____ STUDY MATERIAL
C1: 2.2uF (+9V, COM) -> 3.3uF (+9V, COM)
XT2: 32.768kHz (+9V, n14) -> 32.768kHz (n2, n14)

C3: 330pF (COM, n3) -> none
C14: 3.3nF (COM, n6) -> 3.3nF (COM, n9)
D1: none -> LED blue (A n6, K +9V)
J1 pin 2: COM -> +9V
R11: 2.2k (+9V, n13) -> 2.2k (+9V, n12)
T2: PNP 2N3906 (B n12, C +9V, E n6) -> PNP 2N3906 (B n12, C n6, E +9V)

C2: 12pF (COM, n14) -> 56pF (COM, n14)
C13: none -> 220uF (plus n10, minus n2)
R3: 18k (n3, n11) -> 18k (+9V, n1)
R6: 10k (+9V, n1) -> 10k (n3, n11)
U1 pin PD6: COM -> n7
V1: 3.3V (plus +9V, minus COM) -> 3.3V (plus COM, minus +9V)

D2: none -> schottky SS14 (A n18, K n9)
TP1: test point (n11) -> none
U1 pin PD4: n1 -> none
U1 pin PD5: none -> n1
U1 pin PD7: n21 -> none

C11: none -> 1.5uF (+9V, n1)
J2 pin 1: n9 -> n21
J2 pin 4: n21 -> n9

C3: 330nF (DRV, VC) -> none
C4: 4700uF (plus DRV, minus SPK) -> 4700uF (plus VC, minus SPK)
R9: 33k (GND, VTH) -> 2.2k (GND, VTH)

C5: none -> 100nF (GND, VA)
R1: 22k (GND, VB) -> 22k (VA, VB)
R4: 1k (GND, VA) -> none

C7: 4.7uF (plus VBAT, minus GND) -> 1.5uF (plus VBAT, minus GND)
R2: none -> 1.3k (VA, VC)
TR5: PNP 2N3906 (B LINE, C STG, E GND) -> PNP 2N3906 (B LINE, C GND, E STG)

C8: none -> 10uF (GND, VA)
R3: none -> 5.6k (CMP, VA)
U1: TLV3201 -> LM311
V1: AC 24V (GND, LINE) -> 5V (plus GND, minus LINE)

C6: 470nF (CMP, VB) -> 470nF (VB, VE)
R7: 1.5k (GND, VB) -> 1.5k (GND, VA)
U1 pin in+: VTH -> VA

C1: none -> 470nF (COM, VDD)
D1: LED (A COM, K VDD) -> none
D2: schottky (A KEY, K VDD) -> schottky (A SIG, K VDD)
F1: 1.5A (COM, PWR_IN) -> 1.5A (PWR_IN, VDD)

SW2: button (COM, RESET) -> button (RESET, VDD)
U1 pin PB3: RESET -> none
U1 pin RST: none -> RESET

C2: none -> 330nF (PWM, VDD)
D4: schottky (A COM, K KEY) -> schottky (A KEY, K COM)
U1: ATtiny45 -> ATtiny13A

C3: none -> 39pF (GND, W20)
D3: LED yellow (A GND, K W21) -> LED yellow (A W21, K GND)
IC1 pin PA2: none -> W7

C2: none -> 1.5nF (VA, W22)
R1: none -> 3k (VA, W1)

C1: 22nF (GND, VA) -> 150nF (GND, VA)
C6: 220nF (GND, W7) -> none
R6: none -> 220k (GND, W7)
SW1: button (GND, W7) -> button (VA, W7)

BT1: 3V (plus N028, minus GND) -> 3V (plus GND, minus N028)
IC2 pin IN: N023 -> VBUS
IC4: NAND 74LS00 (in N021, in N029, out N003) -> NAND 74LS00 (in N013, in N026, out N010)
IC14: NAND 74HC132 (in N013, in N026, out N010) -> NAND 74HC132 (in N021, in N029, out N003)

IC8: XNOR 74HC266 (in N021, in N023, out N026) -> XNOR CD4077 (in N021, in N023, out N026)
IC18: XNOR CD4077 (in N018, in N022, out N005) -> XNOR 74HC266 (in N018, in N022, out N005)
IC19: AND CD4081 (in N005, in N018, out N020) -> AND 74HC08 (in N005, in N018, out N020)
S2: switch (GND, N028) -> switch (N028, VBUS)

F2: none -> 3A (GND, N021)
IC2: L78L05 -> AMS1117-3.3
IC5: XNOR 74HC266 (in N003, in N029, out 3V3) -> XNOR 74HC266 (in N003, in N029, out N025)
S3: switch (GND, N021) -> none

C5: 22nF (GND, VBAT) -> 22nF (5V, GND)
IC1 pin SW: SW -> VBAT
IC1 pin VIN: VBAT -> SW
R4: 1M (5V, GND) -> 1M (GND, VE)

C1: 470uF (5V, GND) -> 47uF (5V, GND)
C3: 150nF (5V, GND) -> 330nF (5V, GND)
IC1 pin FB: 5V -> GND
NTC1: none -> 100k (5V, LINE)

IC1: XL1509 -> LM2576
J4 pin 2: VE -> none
________
- **THE TASK**:
For every line in the material, write out an exact copy.

- **ANSWER TO THIS PROBLEM**:
C1: 2.2uF (+9V, COM) -> 3.3uF (+9V, COM)
XT2: 32.768kHz (+9V, n14) -> 32.768kHz (n2, n14)

C3: 330pF (COM, n3) -> none
C14: 3.3nF (COM, n6) -> 3.3nF (COM, n9)
D1: none -> LED blue (A n6, K +9V)
J1 pin 2: COM -> +9V
R11: 2.2k (+9V, n13) -> 2.2k (+9V, n12)
T2: PNP 2N3906 (B n12, C +9V, E n6) -> PNP 2N3906 (B n12, C n6, E +9V)

C2: 12pF (COM, n14) -> 56pF (COM, n14)
C13: none -> 220uF (plus n10, minus n2)
R3: 18k (n3, n11) -> 18k (+9V, n1)
R6: 10k (+9V, n1) -> 10k (n3, n11)
U1 pin PD6: COM -> n7
V1: 3.3V (plus +9V, minus COM) -> 3.3V (plus COM, minus +9V)

D2: none -> schottky SS14 (A n18, K n9)
TP1: test point (n11) -> none
U1 pin PD4: n1 -> none
U1 pin PD5: none -> n1
U1 pin PD7: n21 -> none

C11: none -> 1.5uF (+9V, n1)
J2 pin 1: n9 -> n21
J2 pin 4: n21 -> n9

C3: 330nF (DRV, VC) -> none
C4: 4700uF (plus DRV, minus SPK) -> 4700uF (plus VC, minus SPK)
R9: 33k (GND, VTH) -> 2.2k (GND, VTH)

C5: none -> 100nF (GND, VA)
R1: 22k (GND, VB) -> 22k (VA, VB)
R4: 1k (GND, VA) -> none

C7: 4.7uF (plus VBAT, minus GND) -> 1.5uF (plus VBAT, minus GND)
R2: none -> 1.3k (VA, VC)
TR5: PNP 2N3906 (B LINE, C STG, E GND) -> PNP 2N3906 (B LINE, C GND, E STG)

C8: none -> 10uF (GND, VA)
R3: none -> 5.6k (CMP, VA)
U1: TLV3201 -> LM311
V1: AC 24V (GND, LINE) -> 5V (plus GND, minus LINE)

C6: 470nF (CMP, VB) -> 470nF (VB, VE)
R7: 1.5k (GND, VB) -> 1.5k (GND, VA)
U1 pin in+: VTH -> VA

C1: none -> 470nF (COM, VDD)
D1: LED (A COM, K VDD) -> none
D2: schottky (A KEY, K VDD) -> schottky (A SIG, K VDD)
F1: 1.5A (COM, PWR_IN) -> 1.5A (PWR_IN, VDD)

SW2: button (COM, RESET) -> button (RESET, VDD)
U1 pin PB3: RESET -> none
U1 pin RST: none -> RESET

C2: none -> 330nF (PWM, VDD)
D4: schottky (A COM, K KEY) -> schottky (A KEY, K COM)
U1: ATtiny45 -> ATtiny13A

C3: none -> 39pF (GND, W20)
D3: LED yellow (A GND, K W21) -> LED yellow (A W21, K GND)
IC1 pin PA2: none -> W7

C2: none -> 1.5nF (VA, W22)
R1: none -> 3k (VA, W1)

C1: 22nF (GND, VA) -> 150nF (GND, VA)
C6: 220nF (GND, W7) -> none
R6: none -> 220k (GND, W7)
SW1: button (GND, W7) -> button (VA, W7)

BT1: 3V (plus N028, minus GND) -> 3V (plus GND, minus N028)
IC2 pin IN: N023 -> VBUS
IC4: NAND 74LS00 (in N021, in N029, out N003) -> NAND 74LS00 (in N013, in N026, out N010)
IC14: NAND 74HC132 (in N013, in N026, out N010) -> NAND 74HC132 (in N021, in N029, out N003)

IC8: XNOR 74HC266 (in N021, in N023, out N026) -> XNOR CD4077 (in N021, in N023, out N026)
IC18: XNOR CD4077 (in N018, in N022, out N005) -> XNOR 74HC266 (in N018, in N022, out N005)
IC19: AND CD4081 (in N005, in N018, out N020) -> AND 74HC08 (in N005, in N018, out N020)
S2: switch (GND, N028) -> switch (N028, VBUS)

F2: none -> 3A (GND, N021)
IC2: L78L05 -> AMS1117-3.3
IC5: XNOR 74HC266 (in N003, in N029, out 3V3) -> XNOR 74HC266 (in N003, in N029, out N025)
S3: switch (GND, N021) -> none

C5: 22nF (GND, VBAT) -> 22nF (5V, GND)
IC1 pin SW: SW -> VBAT
IC1 pin VIN: VBAT -> SW
R4: 1M (5V, GND) -> 1M (GND, VE)

C1: 470uF (5V, GND) -> 47uF (5V, GND)
C3: 150nF (5V, GND) -> 330nF (5V, GND)
IC1 pin FB: 5V -> GND
NTC1: none -> 100k (5V, LINE)

IC1: XL1509 -> LM2576
J4 pin 2: VE -> none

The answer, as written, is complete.